* Directions: Within the data below, count the lines that include "bottle" and give only the count.

%%

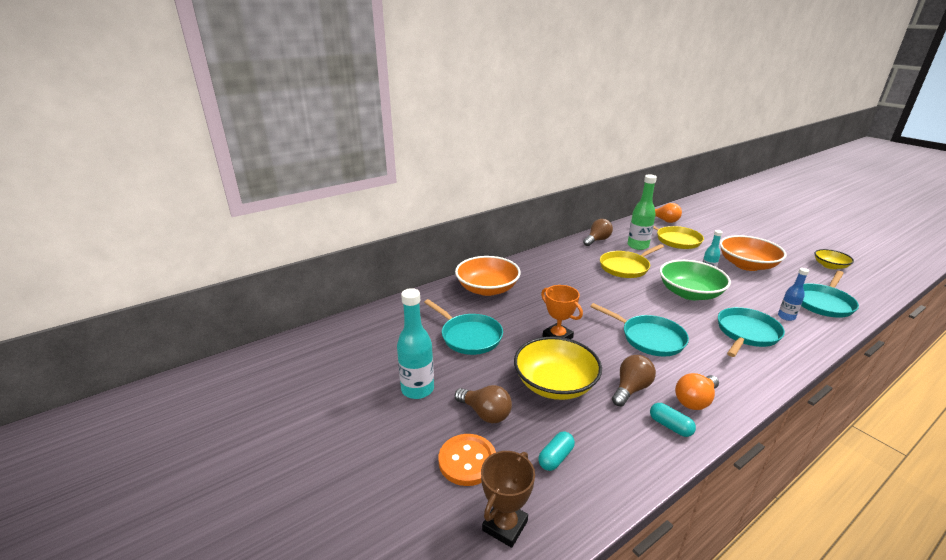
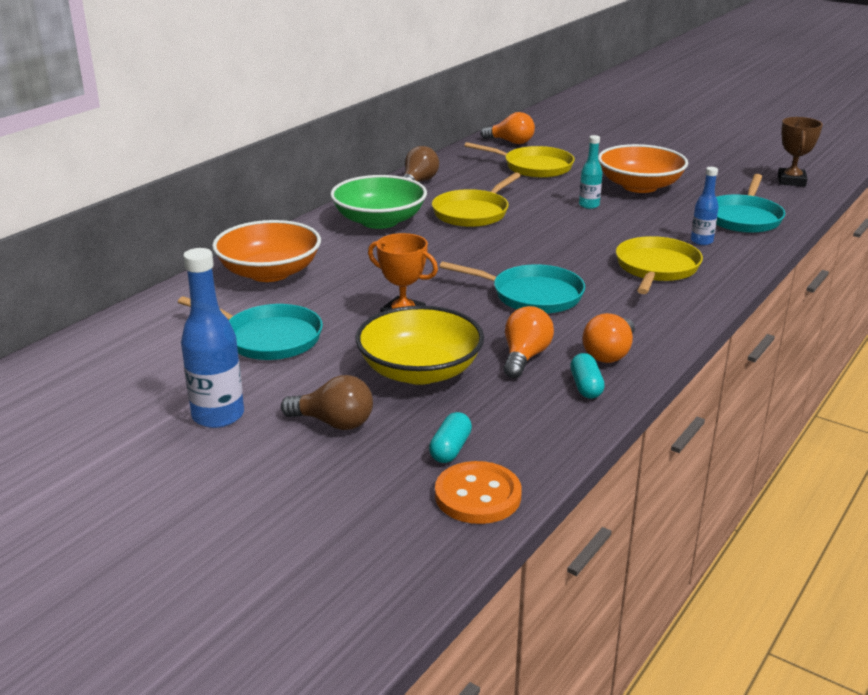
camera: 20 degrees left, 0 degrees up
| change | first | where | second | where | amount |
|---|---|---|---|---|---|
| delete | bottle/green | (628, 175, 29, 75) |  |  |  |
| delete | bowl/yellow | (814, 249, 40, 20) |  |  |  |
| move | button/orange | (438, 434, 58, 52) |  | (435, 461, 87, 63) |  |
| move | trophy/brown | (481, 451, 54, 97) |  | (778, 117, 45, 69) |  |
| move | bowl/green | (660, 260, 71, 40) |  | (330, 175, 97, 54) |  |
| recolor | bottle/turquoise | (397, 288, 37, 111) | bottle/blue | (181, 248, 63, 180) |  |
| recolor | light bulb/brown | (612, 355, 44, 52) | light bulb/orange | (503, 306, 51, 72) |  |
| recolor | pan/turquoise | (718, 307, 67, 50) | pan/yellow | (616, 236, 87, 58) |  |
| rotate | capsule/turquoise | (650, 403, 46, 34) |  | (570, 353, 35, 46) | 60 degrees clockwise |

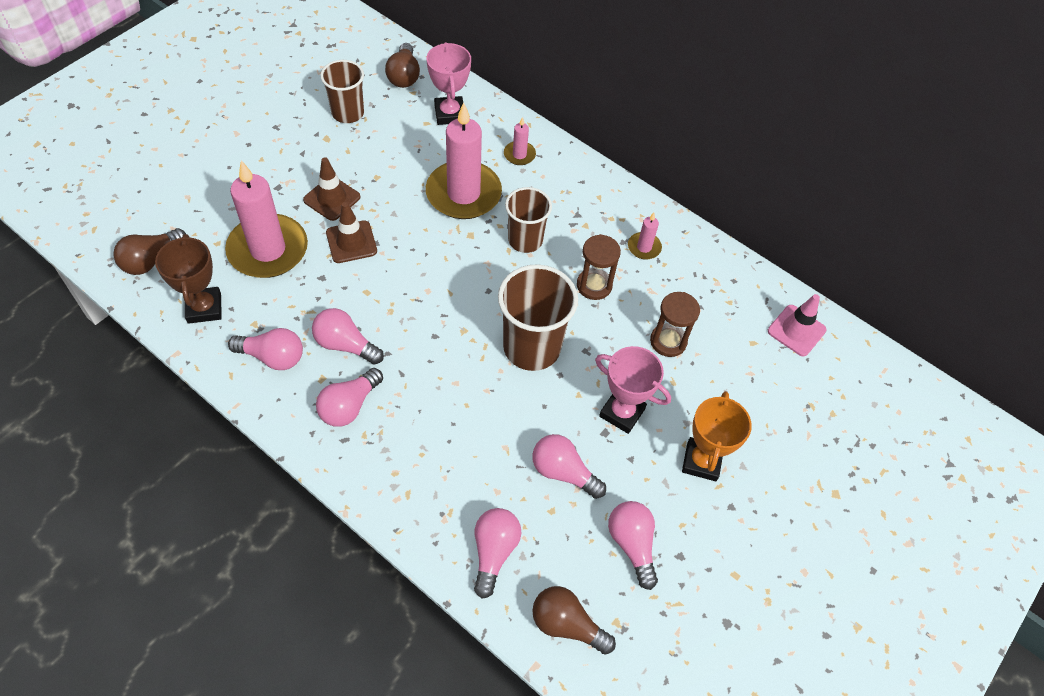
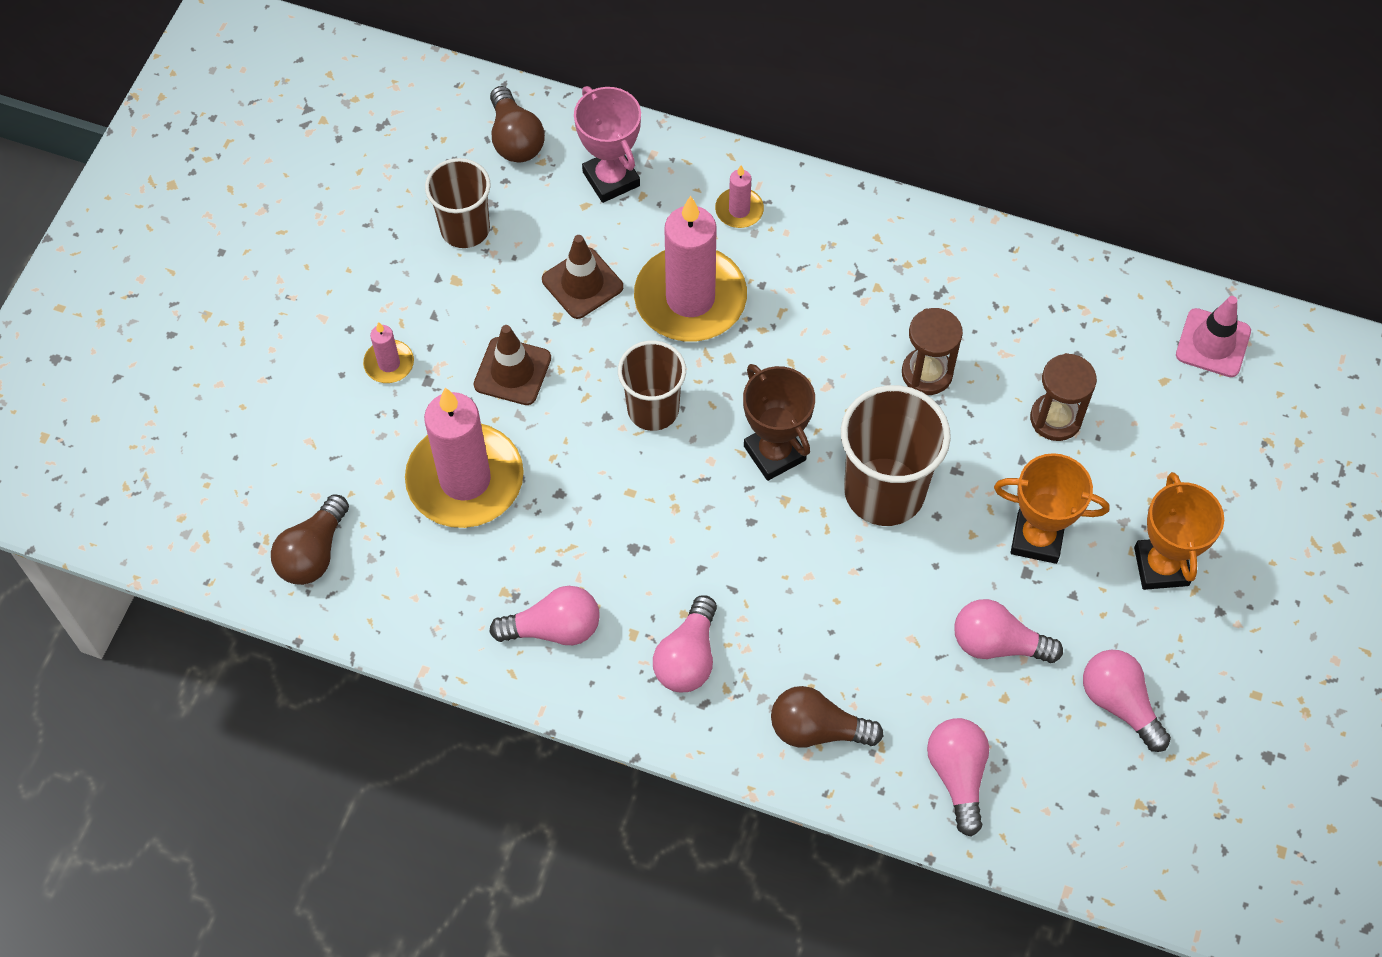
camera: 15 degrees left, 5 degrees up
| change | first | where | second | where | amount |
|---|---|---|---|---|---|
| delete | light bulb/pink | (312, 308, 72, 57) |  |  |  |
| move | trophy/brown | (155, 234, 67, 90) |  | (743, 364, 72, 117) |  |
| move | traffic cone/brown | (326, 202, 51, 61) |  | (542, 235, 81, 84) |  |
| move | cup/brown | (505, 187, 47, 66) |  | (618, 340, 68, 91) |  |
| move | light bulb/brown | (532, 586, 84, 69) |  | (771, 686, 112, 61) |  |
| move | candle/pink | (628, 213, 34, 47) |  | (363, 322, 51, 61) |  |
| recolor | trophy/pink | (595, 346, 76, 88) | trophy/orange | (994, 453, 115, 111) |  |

%%

* The completed task: 2